=== Begin Enclosure ===

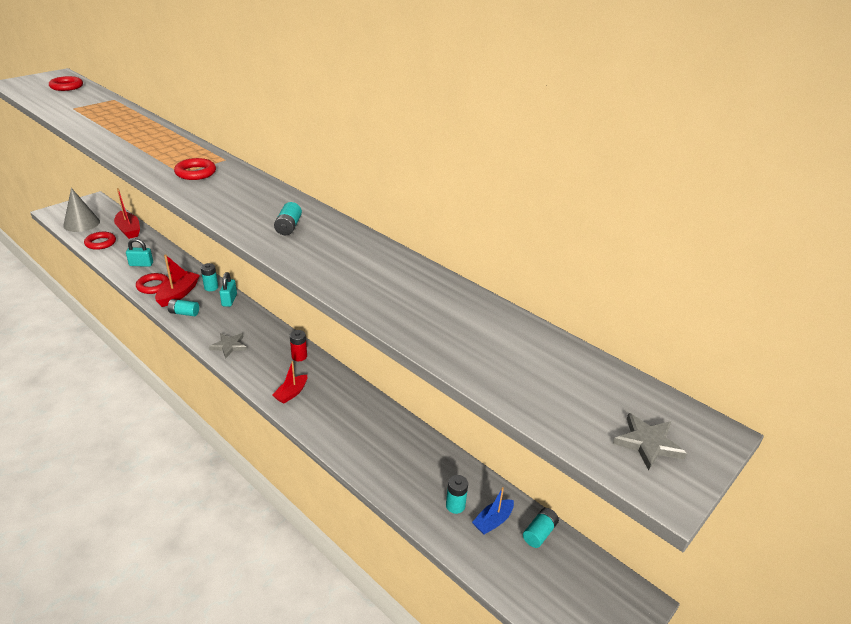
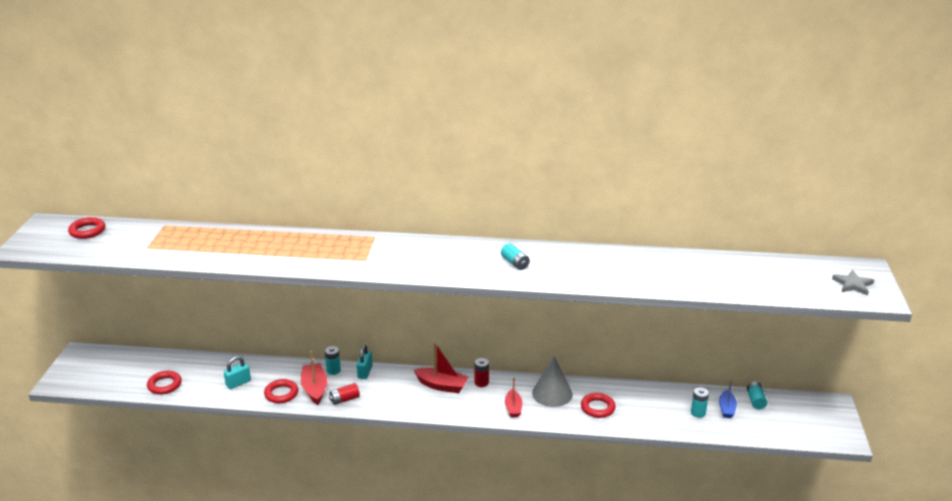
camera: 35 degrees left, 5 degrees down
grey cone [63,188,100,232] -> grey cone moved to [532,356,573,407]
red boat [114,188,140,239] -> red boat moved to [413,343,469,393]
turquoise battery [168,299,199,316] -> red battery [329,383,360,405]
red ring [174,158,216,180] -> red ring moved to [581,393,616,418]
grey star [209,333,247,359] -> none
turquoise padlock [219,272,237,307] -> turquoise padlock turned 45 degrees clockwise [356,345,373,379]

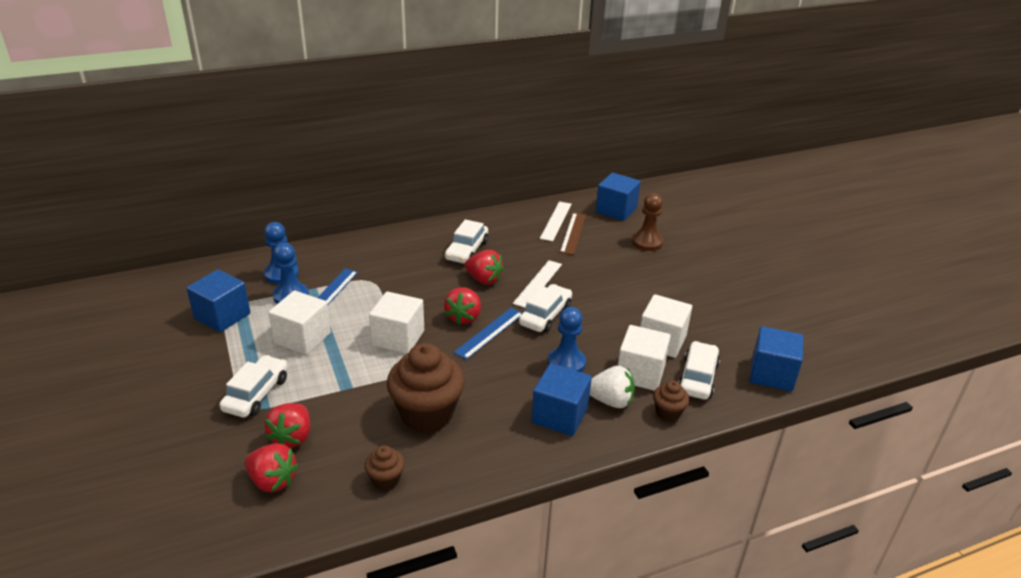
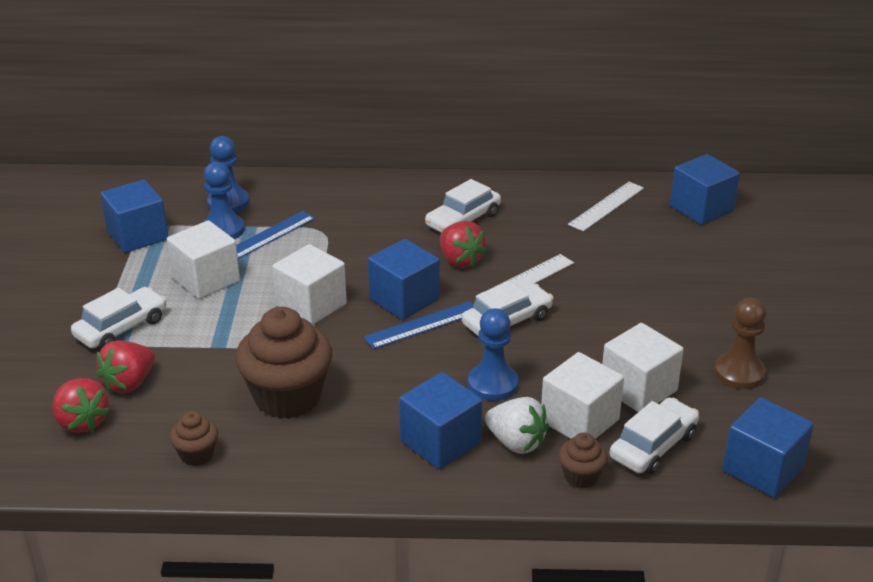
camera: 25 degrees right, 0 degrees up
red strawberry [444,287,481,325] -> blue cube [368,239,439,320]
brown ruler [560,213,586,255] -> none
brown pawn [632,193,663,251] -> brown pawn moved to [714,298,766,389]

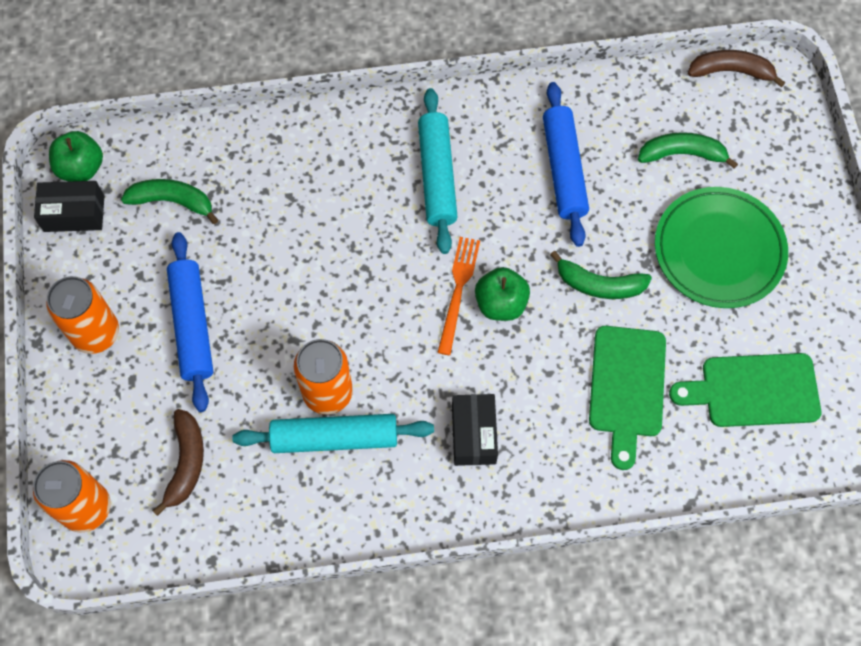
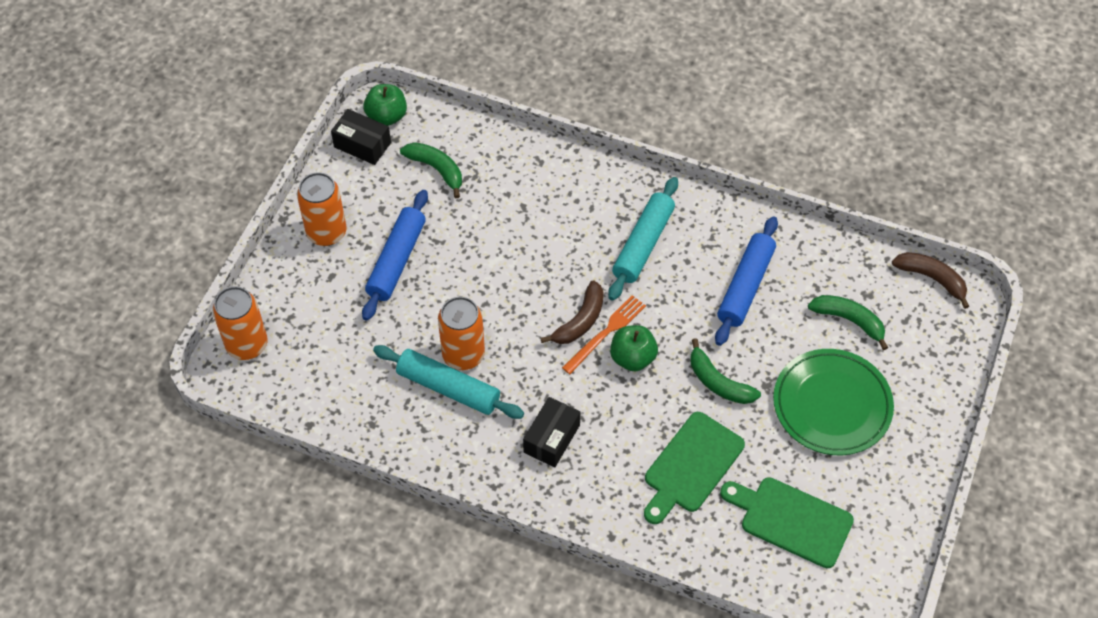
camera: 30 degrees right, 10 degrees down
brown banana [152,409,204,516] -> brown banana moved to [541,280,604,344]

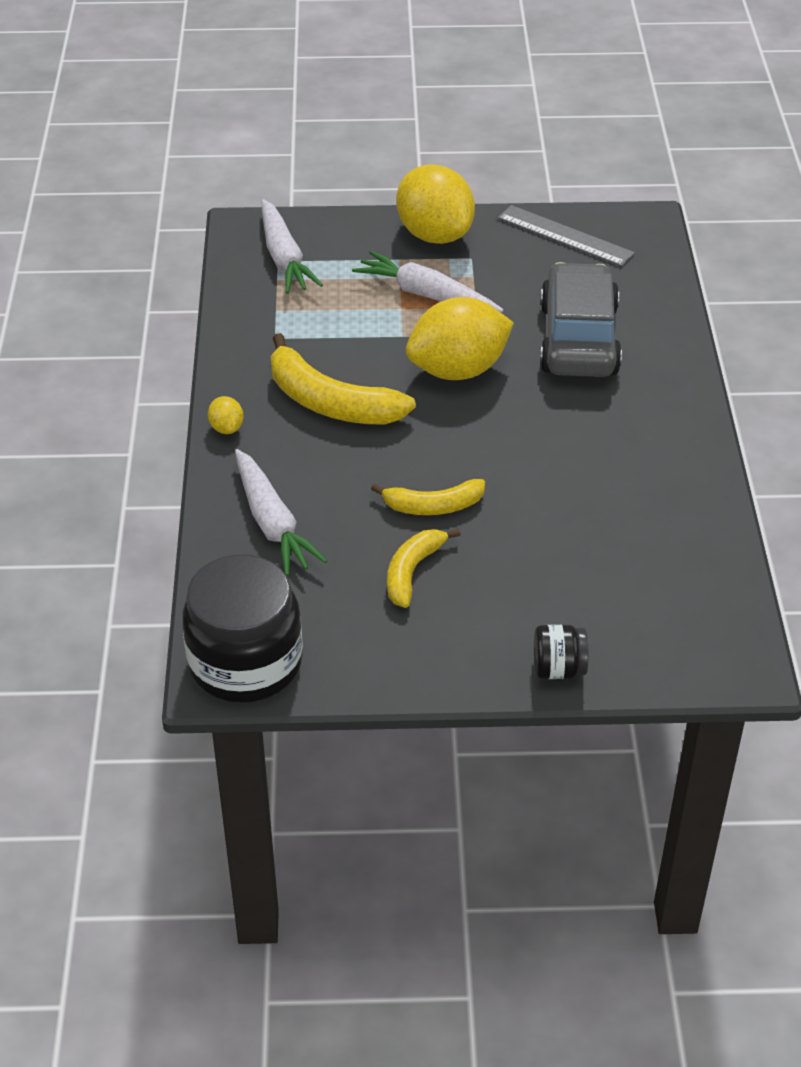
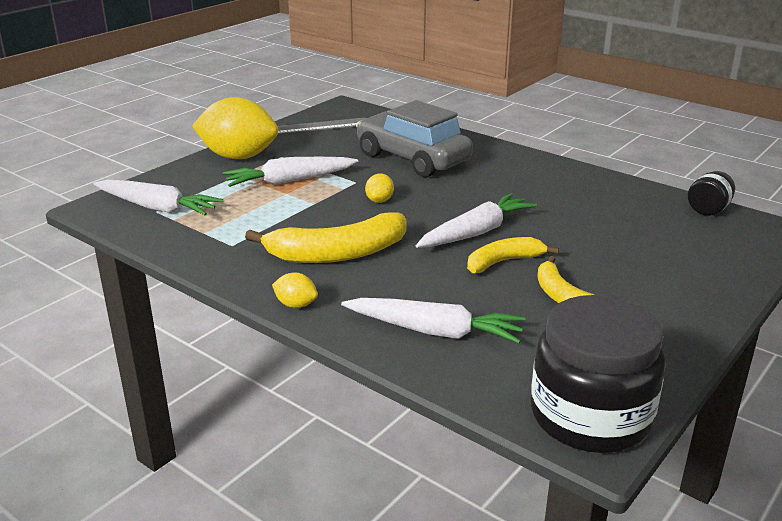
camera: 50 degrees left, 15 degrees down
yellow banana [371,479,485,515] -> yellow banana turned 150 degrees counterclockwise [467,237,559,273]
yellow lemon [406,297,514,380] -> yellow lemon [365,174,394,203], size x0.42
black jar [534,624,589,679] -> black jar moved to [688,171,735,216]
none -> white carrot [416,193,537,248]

=== End Enclosure ===

§ What is required: Pictures in the material above should be skipped; print exactly the lines from the one with "turquoise padlock [219,272,237,307]" through the one with "camera: 30 degrees right, 10 degrees down".

§ Solution to this exercise:
turquoise padlock [219,272,237,307] -> turquoise padlock turned 45 degrees clockwise [356,345,373,379]

camera: 25 degrees right, 0 degrees up
red strawberry [444,287,481,325] -> blue cube [368,239,439,320]
brown ruler [560,213,586,255] -> none
brown pawn [632,193,663,251] -> brown pawn moved to [714,298,766,389]

camera: 30 degrees right, 10 degrees down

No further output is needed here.